• Object transformation records
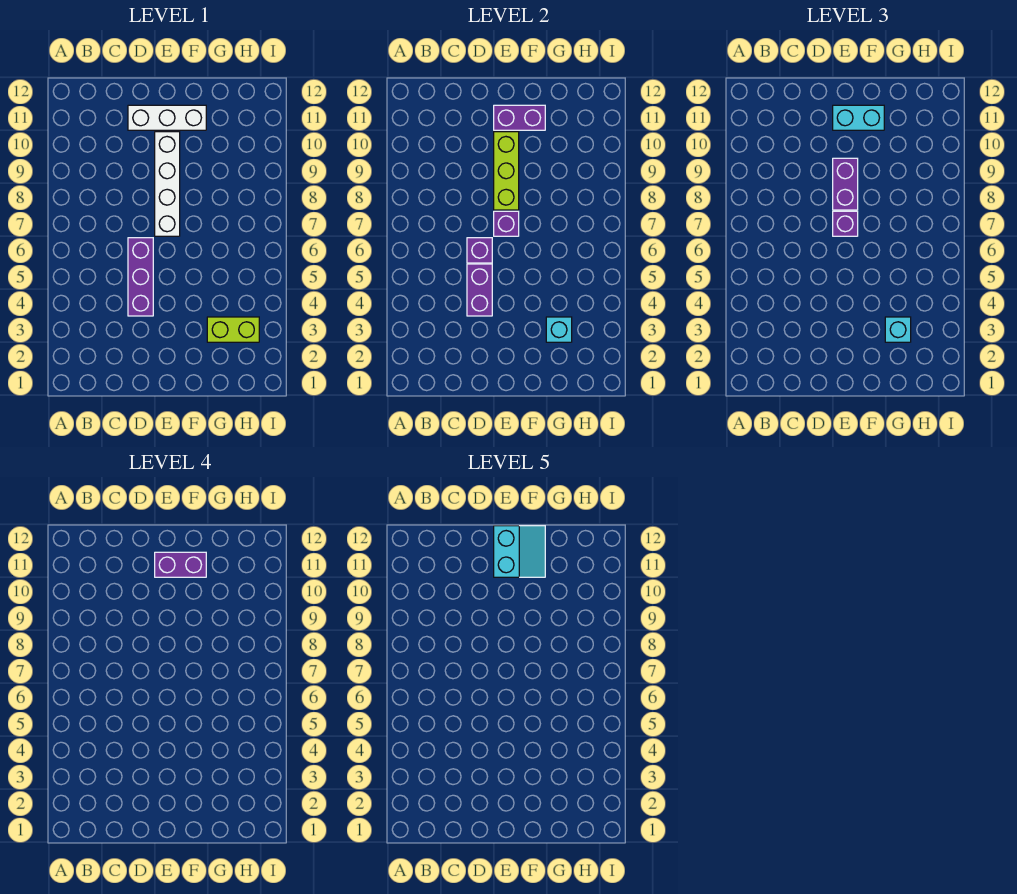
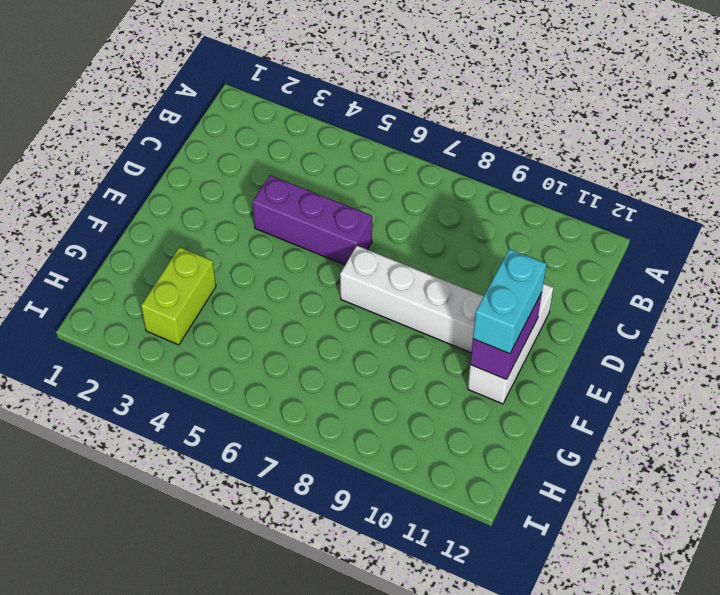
none -> purple 1x2 brick [467,264,492,316]
none -> purple 1x1 brick [467,238,492,263]
none -> purple 1x1 brick [494,211,519,236]

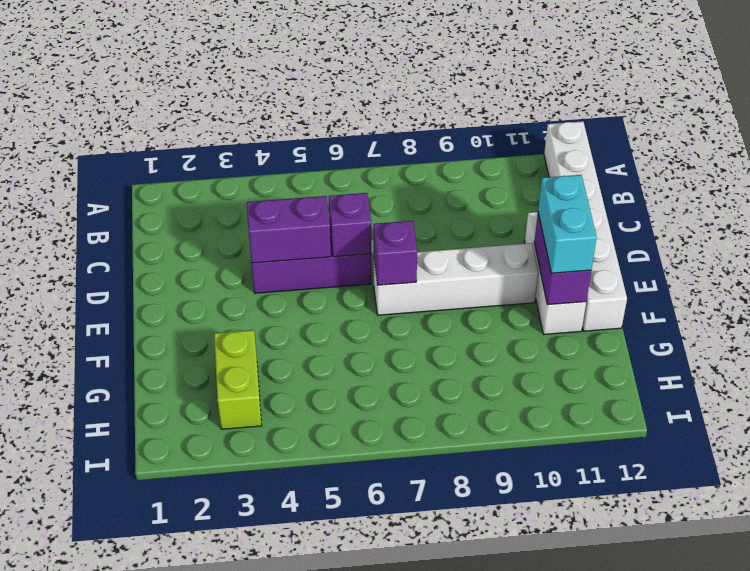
white 1x6 brick [544,121,627,331] -> none
none -> lime 1x3 brick [494,132,519,210]
none -> cyan 1x1 brick [546,317,572,342]
none -> purple 1x1 brick [833,211,858,236]

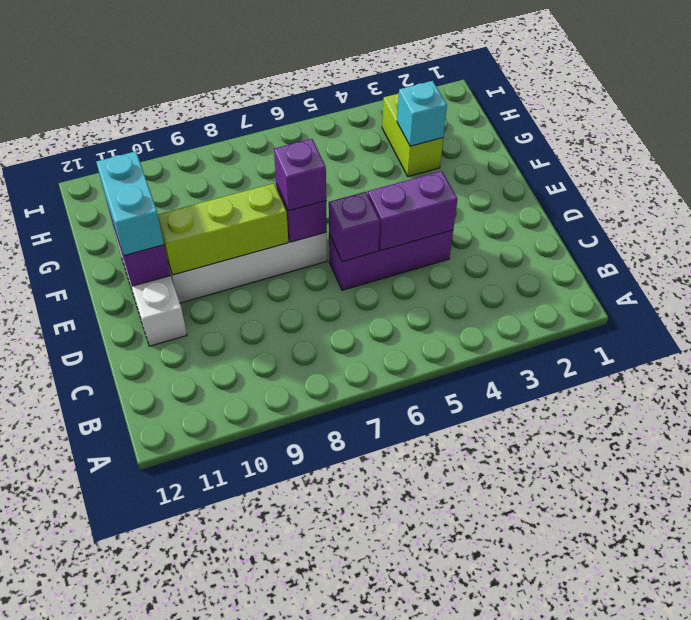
none -> purple 1x2 brick [833,158,858,210]
none -> cyan 1x1 brick [885,317,911,342]
none -> purple 1x2 brick [155,552,206,577]

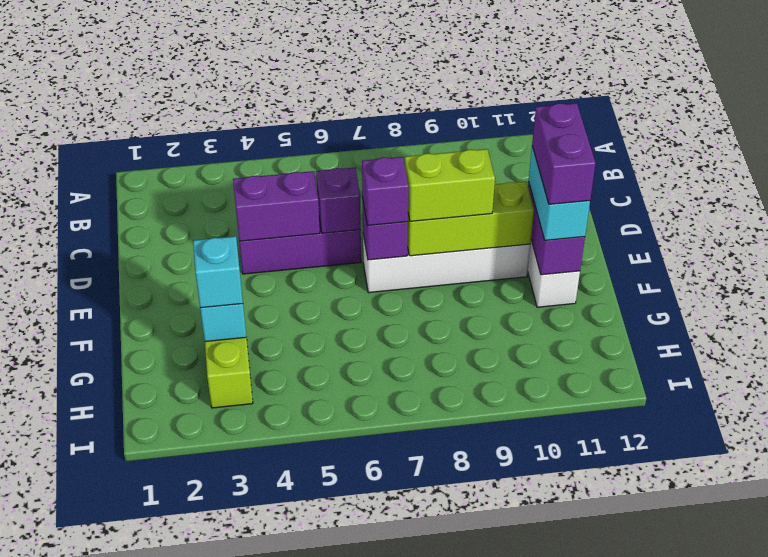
lime 1x2 brick [405,149,495,221] -> purple 1x2 brick [833,158,858,210]
none -> cyan 2x2 slope [494,526,545,577]

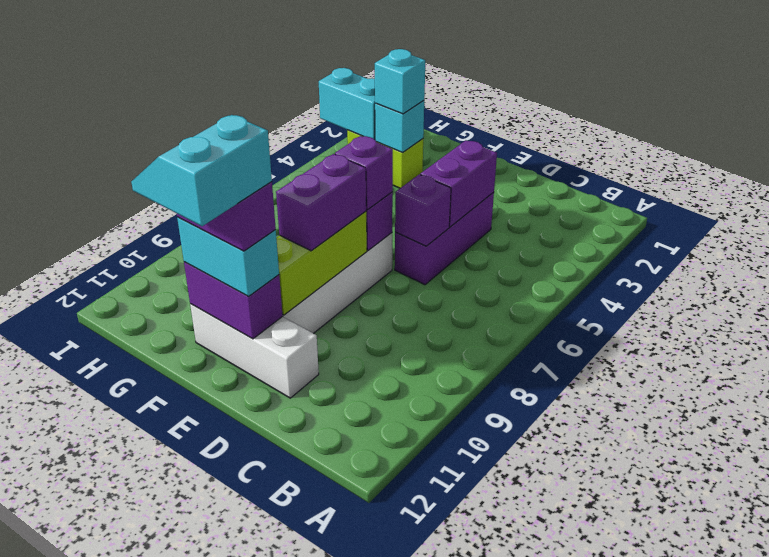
cyan 1x2 brick [319,68,375,139] -> none

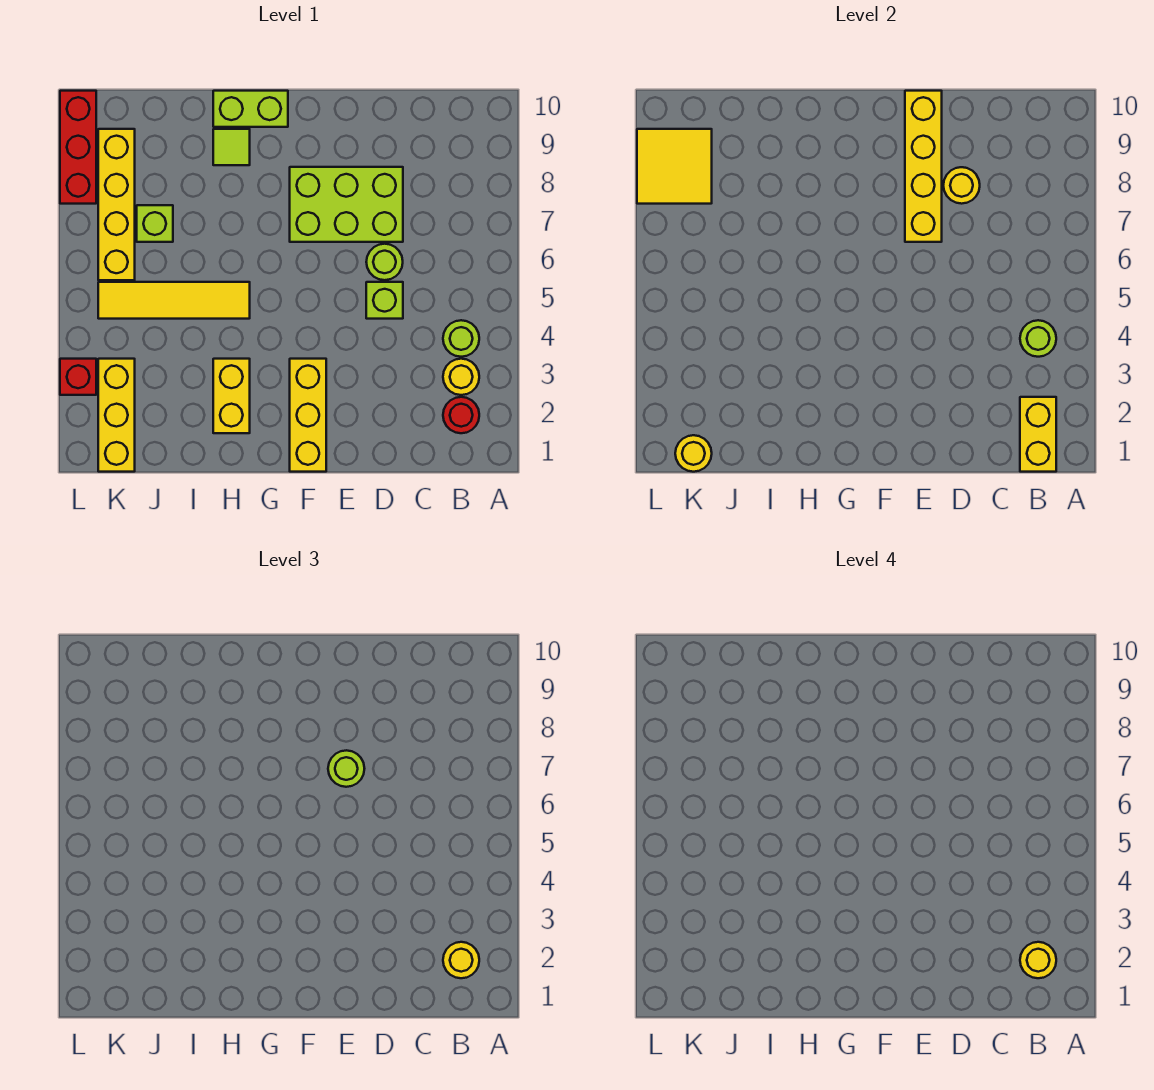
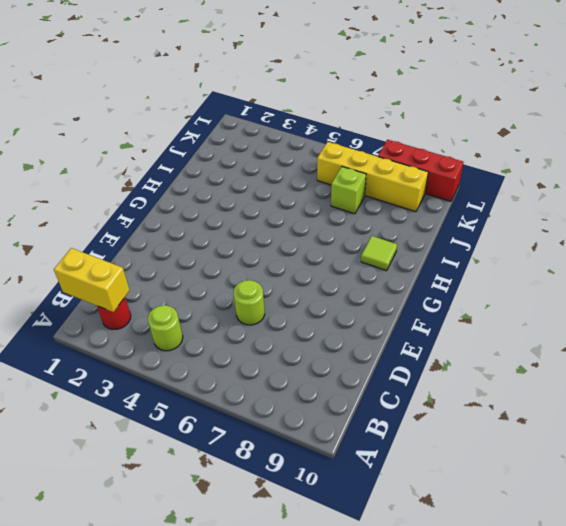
none -> yellow 1x1 round brick [443,359,479,395]
none -> lime 1x1 brick [366,282,403,319]
none -> lime 2x3 brick [290,167,403,242]

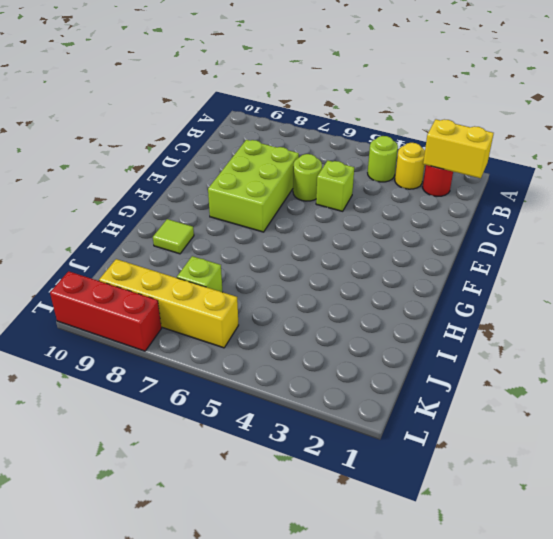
none -> yellow 1x3 brick [290,359,326,472]
none -> lime 1x2 brick [213,91,288,127]
none -> yellow 1x2 brick [213,359,250,433]

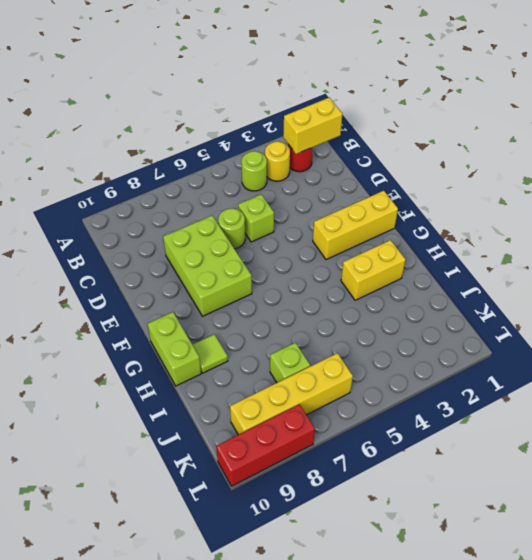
none -> yellow 1x4 tile [98,282,250,319]
none -> yellow 1x3 brick [98,359,135,472]
none -> red 1x1 brick [60,359,96,395]

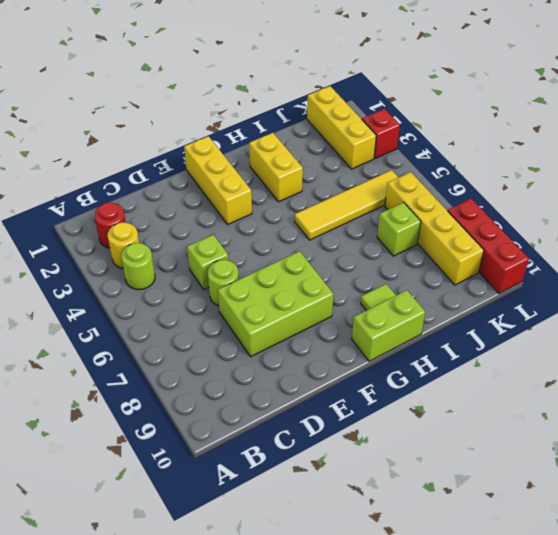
none -> yellow 1x2 brick [1020,397,1056,472]
none -> lime 1x1 round brick [1020,320,1056,357]
none -> yellow 1x1 round brick [943,167,980,204]

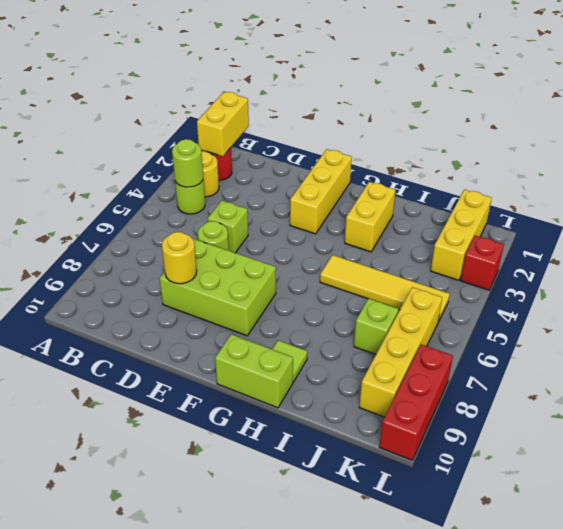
none -> yellow 1x4 brick [905,91,942,242]
none -> yellow 1x1 round brick [675,435,712,472]
none -> yellow 2x2 tile [637,129,712,204]

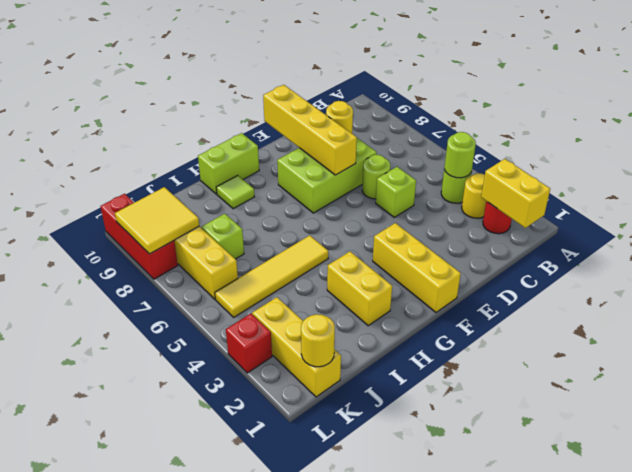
none -> yellow 1x1 round brick [443,942,479,978]
none -> lime 1x1 round brick [328,750,365,787]
none -> yellow 1x1 round brick [1020,942,1056,978]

• Work order
Without the pictures, return the whole of the data exactly as given.

• Result
none -> purple 1x2 brick [467,264,492,316]
none -> purple 1x1 brick [467,238,492,263]
none -> purple 1x1 brick [494,211,519,236]

white 1x6 brick [544,121,627,331] -> none
none -> lime 1x3 brick [494,132,519,210]
none -> cyan 1x1 brick [546,317,572,342]
none -> purple 1x1 brick [833,211,858,236]

none -> purple 1x2 brick [833,158,858,210]
none -> cyan 1x1 brick [885,317,911,342]
none -> purple 1x2 brick [155,552,206,577]

lime 1x2 brick [405,149,495,221] -> purple 1x2 brick [833,158,858,210]
none -> cyan 2x2 slope [494,526,545,577]

cyan 1x2 brick [319,68,375,139] -> none

none -> yellow 1x1 round brick [443,359,479,395]
none -> lime 1x1 brick [366,282,403,319]
none -> lime 2x3 brick [290,167,403,242]

none -> yellow 1x3 brick [290,359,326,472]
none -> lime 1x2 brick [213,91,288,127]
none -> yellow 1x2 brick [213,359,250,433]

none -> yellow 1x4 tile [98,282,250,319]
none -> yellow 1x3 brick [98,359,135,472]
none -> red 1x1 brick [60,359,96,395]

none -> yellow 1x2 brick [1020,397,1056,472]
none -> lime 1x1 round brick [1020,320,1056,357]
none -> yellow 1x1 round brick [943,167,980,204]

none -> yellow 1x4 brick [905,91,942,242]
none -> yellow 1x1 round brick [675,435,712,472]
none -> yellow 2x2 tile [637,129,712,204]

none -> yellow 1x1 round brick [443,942,479,978]
none -> lime 1x1 round brick [328,750,365,787]
none -> yellow 1x1 round brick [1020,942,1056,978]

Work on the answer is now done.